[Information supplied]

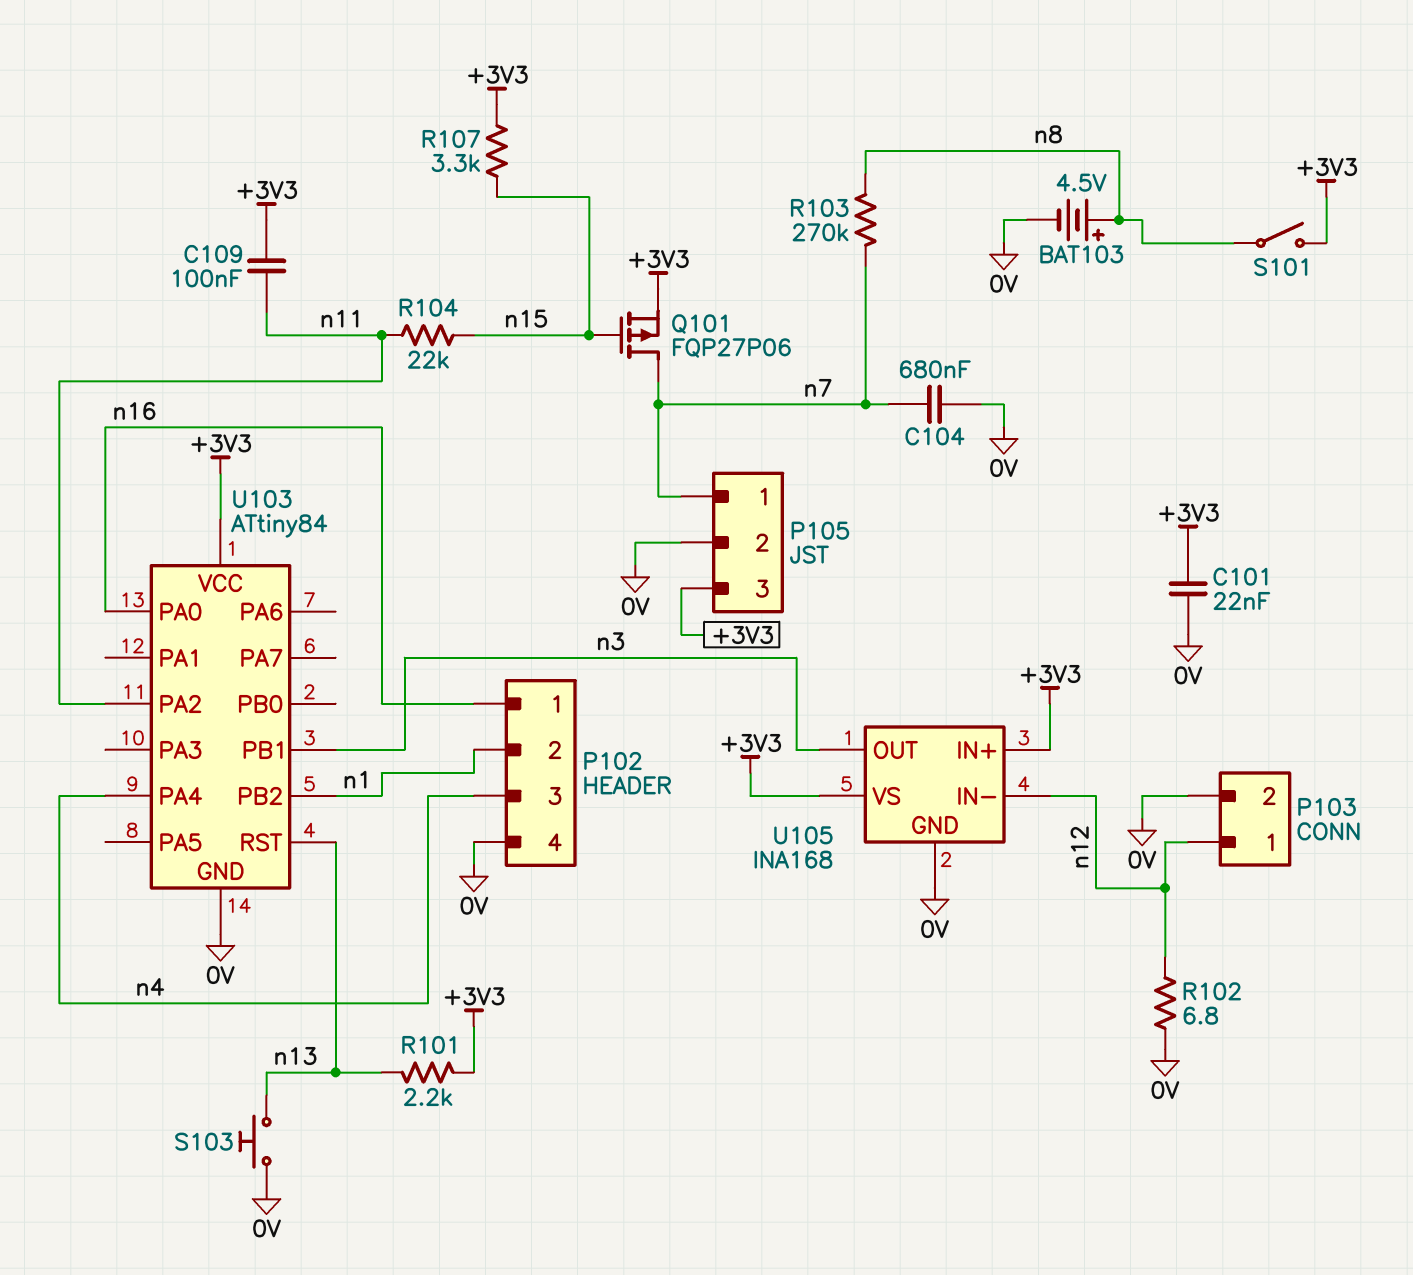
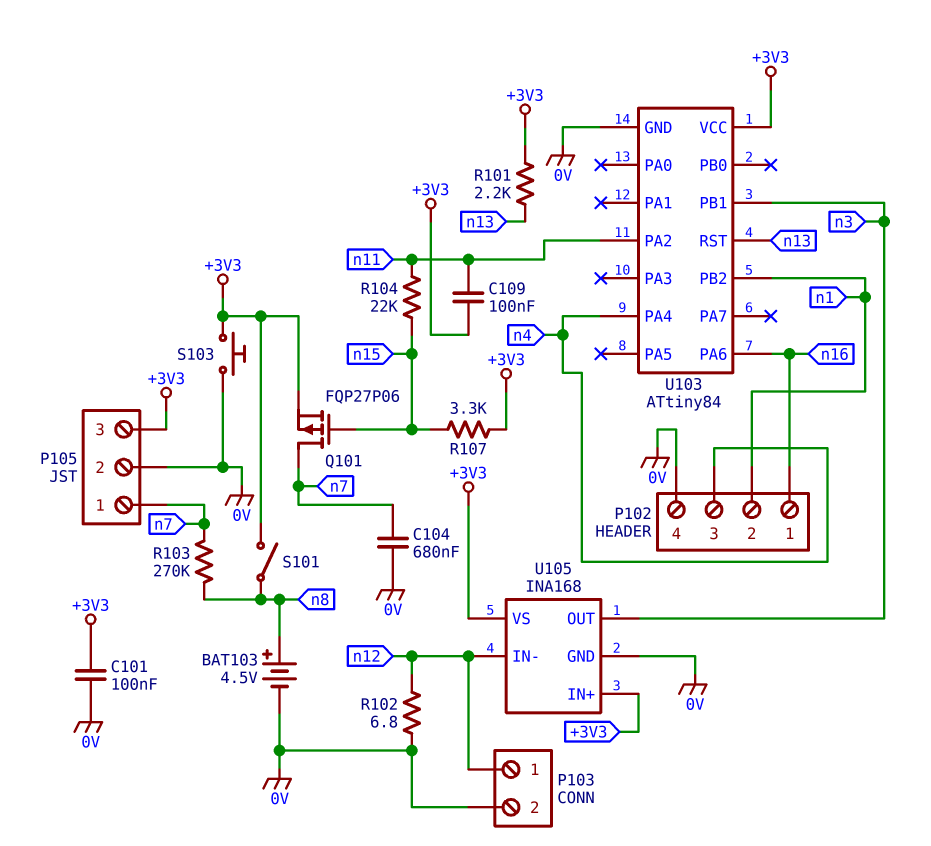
C101: 22nF (+3V3, 0V) -> 100nF (+3V3, 0V)
S103: button (0V, n13) -> button (+3V3, 0V)
U103 pin PA0: n16 -> none
U103 pin PA6: none -> n16

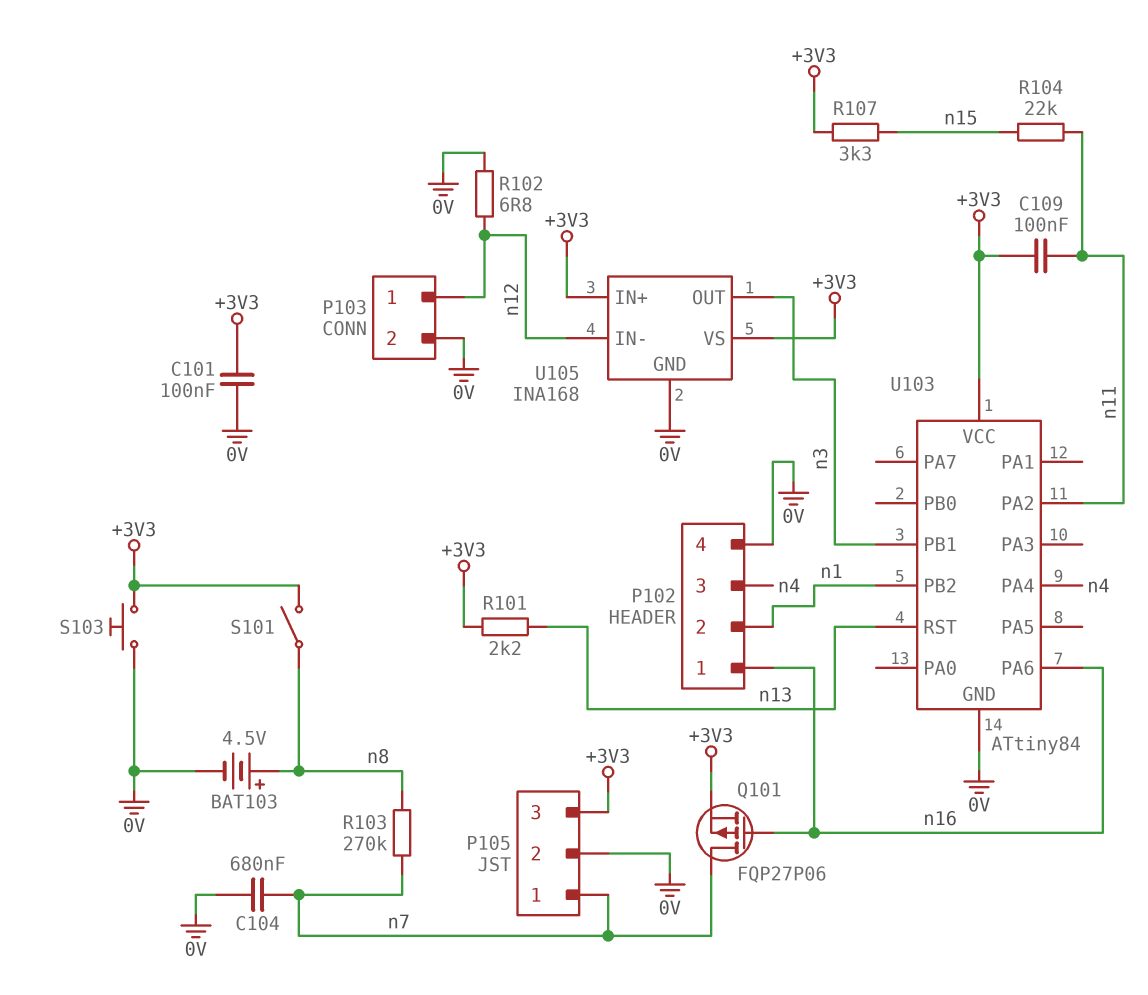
Q101: PMOS FQP27P06 (G n15, D n7, S +3V3) -> PMOS FQP27P06 (G n16, D n7, S +3V3)

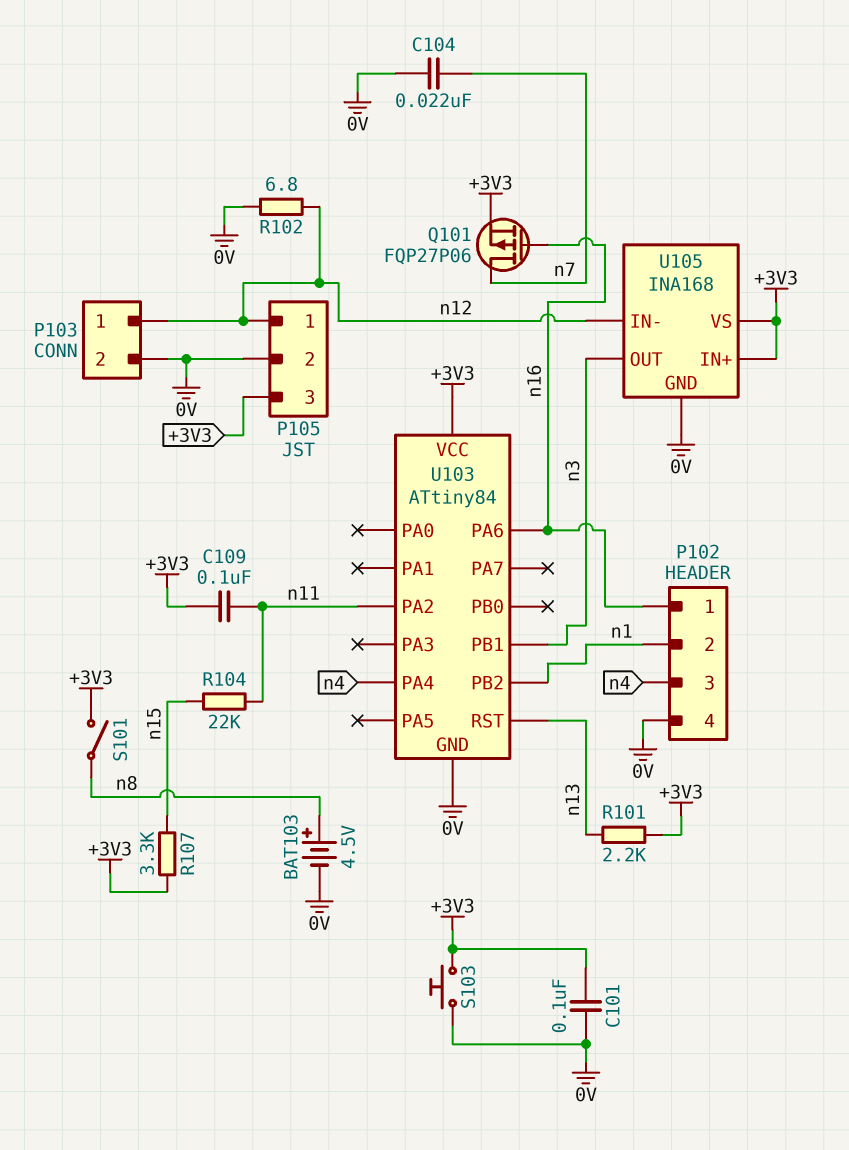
C104: 680nF (0V, n7) -> 22nF (0V, n7)
P105 pin 1: n7 -> n12
R103: 270k (n7, n8) -> none

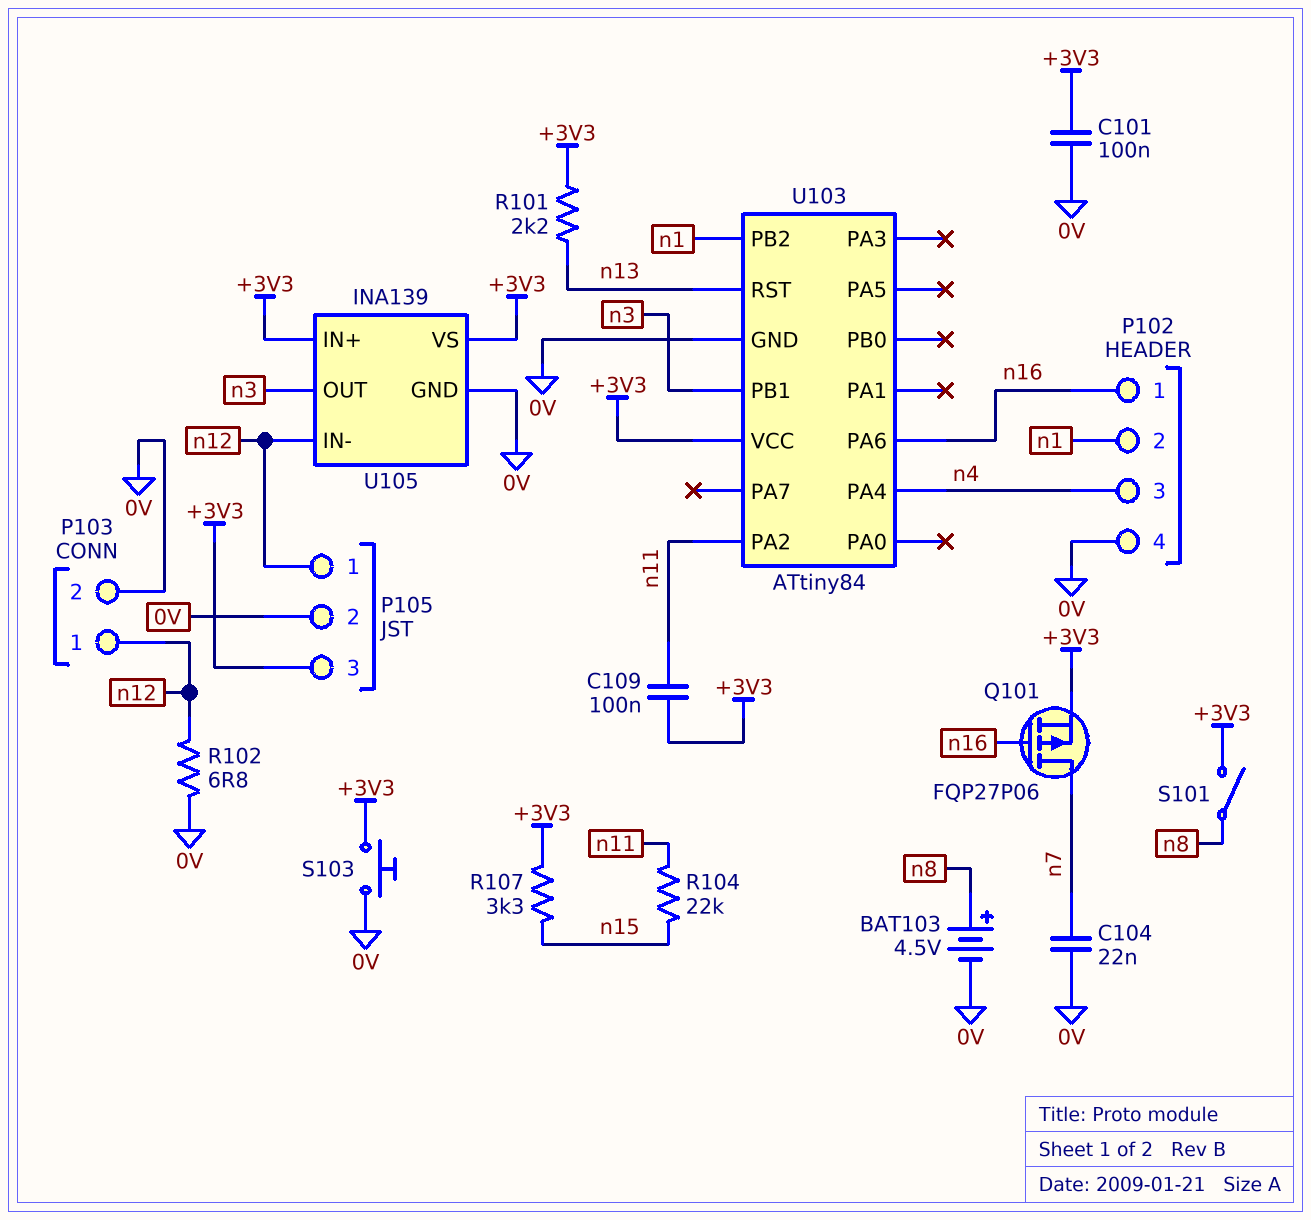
U105: INA168 -> INA139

[/Information supplied]

Without changing a word, transcribe all of the data and omit its images.

**Response to this task**
C101: 22nF (+3V3, 0V) -> 100nF (+3V3, 0V)
S103: button (0V, n13) -> button (+3V3, 0V)
U103 pin PA0: n16 -> none
U103 pin PA6: none -> n16

Q101: PMOS FQP27P06 (G n15, D n7, S +3V3) -> PMOS FQP27P06 (G n16, D n7, S +3V3)

C104: 680nF (0V, n7) -> 22nF (0V, n7)
P105 pin 1: n7 -> n12
R103: 270k (n7, n8) -> none

U105: INA168 -> INA139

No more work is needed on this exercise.